● **WORK TO COMPLETE**
Arrange as a numbered list the lines of the records from the line that contains "What do you see at coordinates (272, 1098)" through the line that contains "What do you see at coordinates (137, 739)", both included, and leave out any blank lines.

▼

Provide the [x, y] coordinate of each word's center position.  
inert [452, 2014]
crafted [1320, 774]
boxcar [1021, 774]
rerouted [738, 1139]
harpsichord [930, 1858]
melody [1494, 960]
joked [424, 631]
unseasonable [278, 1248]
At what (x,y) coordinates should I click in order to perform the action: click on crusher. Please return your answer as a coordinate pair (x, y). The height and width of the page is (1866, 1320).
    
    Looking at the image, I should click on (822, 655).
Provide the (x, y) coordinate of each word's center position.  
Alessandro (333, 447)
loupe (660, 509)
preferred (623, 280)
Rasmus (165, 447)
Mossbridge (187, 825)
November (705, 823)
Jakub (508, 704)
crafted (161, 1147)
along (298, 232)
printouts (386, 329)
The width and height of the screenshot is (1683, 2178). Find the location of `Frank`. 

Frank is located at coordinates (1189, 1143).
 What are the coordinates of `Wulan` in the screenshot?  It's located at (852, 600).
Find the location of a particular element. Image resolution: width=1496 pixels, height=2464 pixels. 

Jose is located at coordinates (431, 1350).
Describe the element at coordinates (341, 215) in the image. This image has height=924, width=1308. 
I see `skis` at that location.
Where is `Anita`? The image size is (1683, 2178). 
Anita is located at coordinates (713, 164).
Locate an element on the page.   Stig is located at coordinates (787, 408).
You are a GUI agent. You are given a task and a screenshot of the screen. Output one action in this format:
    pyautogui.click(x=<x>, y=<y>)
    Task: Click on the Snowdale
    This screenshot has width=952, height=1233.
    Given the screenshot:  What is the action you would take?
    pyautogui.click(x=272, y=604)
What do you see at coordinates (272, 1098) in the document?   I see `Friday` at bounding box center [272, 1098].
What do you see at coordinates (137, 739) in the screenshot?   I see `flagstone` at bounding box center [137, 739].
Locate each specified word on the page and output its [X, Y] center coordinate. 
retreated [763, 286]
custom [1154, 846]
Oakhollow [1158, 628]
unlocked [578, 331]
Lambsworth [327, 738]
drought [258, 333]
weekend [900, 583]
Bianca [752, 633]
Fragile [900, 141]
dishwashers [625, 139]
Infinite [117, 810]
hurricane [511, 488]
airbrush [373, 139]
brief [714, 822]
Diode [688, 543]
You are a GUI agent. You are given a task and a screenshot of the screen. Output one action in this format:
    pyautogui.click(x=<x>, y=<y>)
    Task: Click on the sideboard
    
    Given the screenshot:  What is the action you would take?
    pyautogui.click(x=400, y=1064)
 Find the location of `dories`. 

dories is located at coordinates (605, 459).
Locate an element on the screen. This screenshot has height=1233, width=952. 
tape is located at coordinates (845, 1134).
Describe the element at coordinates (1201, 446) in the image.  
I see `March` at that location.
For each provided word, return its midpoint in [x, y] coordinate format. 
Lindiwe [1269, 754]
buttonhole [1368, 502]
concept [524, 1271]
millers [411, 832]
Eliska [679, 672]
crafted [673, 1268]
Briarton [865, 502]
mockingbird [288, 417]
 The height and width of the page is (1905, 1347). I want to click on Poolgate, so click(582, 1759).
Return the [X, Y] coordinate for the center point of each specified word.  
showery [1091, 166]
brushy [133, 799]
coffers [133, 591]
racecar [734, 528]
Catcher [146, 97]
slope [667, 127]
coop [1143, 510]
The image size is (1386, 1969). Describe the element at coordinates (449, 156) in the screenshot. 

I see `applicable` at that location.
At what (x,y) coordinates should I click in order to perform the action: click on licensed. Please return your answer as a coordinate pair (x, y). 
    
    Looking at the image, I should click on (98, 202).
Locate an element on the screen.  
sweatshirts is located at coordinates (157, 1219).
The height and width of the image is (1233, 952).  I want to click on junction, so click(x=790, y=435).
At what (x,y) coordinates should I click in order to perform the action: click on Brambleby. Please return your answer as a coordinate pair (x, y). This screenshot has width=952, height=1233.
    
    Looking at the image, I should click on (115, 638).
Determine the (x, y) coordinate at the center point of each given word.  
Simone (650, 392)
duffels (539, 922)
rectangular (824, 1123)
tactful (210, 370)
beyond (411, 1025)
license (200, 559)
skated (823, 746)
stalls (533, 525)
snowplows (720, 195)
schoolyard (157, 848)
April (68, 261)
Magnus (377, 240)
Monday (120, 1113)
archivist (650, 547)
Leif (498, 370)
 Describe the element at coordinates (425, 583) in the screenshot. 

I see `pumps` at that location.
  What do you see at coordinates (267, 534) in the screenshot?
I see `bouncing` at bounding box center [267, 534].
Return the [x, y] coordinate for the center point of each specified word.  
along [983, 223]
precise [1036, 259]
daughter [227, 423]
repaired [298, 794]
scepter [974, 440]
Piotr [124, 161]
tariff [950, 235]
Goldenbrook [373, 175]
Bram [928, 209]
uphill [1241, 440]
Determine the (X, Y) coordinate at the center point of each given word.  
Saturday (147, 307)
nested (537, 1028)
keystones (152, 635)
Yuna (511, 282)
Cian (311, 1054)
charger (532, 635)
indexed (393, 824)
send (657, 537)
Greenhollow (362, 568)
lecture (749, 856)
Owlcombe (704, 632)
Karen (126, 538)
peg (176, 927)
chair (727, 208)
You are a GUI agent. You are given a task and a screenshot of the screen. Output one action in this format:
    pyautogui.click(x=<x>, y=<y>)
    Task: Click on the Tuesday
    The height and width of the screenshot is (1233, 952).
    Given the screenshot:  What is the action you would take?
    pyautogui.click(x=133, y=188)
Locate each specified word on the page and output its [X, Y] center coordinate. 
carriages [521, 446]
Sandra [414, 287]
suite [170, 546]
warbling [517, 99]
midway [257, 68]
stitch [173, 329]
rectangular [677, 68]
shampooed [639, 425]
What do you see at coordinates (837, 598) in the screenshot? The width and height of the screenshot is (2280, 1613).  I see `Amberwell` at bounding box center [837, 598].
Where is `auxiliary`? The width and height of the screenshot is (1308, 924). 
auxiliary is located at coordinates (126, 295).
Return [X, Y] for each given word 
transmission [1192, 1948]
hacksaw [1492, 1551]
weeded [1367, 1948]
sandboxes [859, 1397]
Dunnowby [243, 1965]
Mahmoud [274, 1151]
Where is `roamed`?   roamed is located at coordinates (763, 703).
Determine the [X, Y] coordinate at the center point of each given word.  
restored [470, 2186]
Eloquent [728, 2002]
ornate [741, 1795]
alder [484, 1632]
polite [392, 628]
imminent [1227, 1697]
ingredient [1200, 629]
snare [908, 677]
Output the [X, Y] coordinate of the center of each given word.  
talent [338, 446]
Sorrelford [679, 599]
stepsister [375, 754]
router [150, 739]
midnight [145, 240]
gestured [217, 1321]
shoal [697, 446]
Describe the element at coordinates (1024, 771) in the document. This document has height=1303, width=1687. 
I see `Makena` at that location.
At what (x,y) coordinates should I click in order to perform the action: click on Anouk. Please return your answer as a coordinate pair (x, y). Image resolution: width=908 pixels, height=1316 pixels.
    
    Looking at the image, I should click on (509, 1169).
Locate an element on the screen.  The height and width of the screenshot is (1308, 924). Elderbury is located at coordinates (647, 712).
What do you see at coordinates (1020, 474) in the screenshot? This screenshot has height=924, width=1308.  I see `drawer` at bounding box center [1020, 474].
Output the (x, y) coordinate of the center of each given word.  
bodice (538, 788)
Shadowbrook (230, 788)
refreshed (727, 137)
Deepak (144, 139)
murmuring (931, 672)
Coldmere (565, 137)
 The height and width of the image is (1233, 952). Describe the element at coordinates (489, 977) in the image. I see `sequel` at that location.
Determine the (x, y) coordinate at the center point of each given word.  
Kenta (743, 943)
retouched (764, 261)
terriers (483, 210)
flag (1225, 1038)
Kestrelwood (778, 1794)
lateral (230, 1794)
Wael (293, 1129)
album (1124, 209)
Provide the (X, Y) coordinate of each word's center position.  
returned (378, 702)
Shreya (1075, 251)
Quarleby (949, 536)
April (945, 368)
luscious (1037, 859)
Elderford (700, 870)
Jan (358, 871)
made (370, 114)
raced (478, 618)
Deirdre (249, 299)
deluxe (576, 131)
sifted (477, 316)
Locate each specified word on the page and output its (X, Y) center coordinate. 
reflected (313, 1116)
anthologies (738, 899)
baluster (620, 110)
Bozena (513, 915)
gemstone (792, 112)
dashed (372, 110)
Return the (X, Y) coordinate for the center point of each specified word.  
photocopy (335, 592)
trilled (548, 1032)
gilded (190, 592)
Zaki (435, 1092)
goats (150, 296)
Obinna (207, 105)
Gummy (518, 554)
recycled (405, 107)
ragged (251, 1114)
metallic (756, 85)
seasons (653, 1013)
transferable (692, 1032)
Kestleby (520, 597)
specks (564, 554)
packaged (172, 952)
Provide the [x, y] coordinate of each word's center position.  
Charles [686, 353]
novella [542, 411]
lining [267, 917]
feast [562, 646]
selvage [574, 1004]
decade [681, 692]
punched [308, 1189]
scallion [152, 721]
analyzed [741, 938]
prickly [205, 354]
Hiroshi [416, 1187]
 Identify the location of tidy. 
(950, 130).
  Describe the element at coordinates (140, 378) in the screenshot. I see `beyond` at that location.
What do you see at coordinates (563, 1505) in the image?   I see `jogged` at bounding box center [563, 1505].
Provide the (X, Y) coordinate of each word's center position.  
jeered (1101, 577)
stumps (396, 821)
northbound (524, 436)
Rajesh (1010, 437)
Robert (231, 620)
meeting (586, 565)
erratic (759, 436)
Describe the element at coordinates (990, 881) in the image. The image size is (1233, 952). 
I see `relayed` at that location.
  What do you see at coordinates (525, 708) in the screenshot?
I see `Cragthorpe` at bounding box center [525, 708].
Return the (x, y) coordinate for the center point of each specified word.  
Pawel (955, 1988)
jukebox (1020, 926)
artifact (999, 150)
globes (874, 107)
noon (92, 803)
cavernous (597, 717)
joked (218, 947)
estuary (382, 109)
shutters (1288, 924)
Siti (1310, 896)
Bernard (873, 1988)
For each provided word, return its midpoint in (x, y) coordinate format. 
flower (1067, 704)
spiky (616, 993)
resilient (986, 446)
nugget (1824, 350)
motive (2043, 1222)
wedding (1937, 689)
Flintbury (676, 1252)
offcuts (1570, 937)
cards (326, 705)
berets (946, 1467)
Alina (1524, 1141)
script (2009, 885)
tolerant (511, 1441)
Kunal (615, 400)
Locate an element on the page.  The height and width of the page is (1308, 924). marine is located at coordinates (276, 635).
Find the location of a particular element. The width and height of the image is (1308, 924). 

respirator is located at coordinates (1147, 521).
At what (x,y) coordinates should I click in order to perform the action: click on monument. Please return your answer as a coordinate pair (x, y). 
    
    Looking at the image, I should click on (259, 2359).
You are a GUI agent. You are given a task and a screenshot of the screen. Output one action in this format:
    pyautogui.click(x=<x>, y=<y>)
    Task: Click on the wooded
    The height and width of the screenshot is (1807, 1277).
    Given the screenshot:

▲

● **PROBLEM SOLUTION**
1. What do you see at coordinates (272, 1098) in the document?   I see `Friday` at bounding box center [272, 1098].
2. What do you see at coordinates (137, 739) in the screenshot?   I see `flagstone` at bounding box center [137, 739].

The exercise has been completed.